Data to use:
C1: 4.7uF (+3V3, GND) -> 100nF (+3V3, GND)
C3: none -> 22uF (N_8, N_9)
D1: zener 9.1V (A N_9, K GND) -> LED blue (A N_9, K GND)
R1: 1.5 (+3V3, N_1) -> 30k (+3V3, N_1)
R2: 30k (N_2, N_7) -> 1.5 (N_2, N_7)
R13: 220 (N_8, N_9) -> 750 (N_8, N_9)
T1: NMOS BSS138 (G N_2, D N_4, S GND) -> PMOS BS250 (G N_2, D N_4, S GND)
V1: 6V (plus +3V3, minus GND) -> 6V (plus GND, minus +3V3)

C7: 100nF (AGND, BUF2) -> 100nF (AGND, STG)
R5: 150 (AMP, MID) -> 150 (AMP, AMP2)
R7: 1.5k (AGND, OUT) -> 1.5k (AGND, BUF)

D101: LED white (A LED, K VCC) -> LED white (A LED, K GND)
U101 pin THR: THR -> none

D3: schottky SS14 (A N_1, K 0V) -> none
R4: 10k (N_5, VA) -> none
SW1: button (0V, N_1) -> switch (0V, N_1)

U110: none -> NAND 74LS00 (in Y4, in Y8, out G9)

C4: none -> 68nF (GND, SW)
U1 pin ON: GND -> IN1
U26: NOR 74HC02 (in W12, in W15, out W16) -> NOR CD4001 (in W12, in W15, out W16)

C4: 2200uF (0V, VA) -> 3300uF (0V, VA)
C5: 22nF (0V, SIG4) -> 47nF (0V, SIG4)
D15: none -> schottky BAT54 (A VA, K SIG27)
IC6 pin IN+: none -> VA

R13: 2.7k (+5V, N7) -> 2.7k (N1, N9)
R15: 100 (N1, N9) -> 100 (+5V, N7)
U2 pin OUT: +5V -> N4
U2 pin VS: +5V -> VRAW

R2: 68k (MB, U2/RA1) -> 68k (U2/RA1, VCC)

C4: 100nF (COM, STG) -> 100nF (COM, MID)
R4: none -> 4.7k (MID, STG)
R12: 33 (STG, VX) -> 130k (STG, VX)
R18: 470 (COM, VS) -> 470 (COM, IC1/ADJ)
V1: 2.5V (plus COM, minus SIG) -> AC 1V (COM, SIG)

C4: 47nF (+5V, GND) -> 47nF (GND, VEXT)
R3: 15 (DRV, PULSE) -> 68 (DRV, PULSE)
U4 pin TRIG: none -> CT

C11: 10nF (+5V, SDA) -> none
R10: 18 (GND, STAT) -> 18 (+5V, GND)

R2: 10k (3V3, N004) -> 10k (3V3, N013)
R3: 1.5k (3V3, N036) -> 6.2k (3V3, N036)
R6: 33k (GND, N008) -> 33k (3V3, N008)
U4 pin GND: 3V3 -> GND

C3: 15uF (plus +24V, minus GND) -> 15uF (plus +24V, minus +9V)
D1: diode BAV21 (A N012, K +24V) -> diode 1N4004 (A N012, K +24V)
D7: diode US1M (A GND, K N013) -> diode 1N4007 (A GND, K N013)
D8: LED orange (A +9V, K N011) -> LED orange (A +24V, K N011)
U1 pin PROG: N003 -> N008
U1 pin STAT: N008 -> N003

Aim of the task:
Line count for the string "none": state how many lines in the data contain it, and output nothing else.

Answer for the task:
11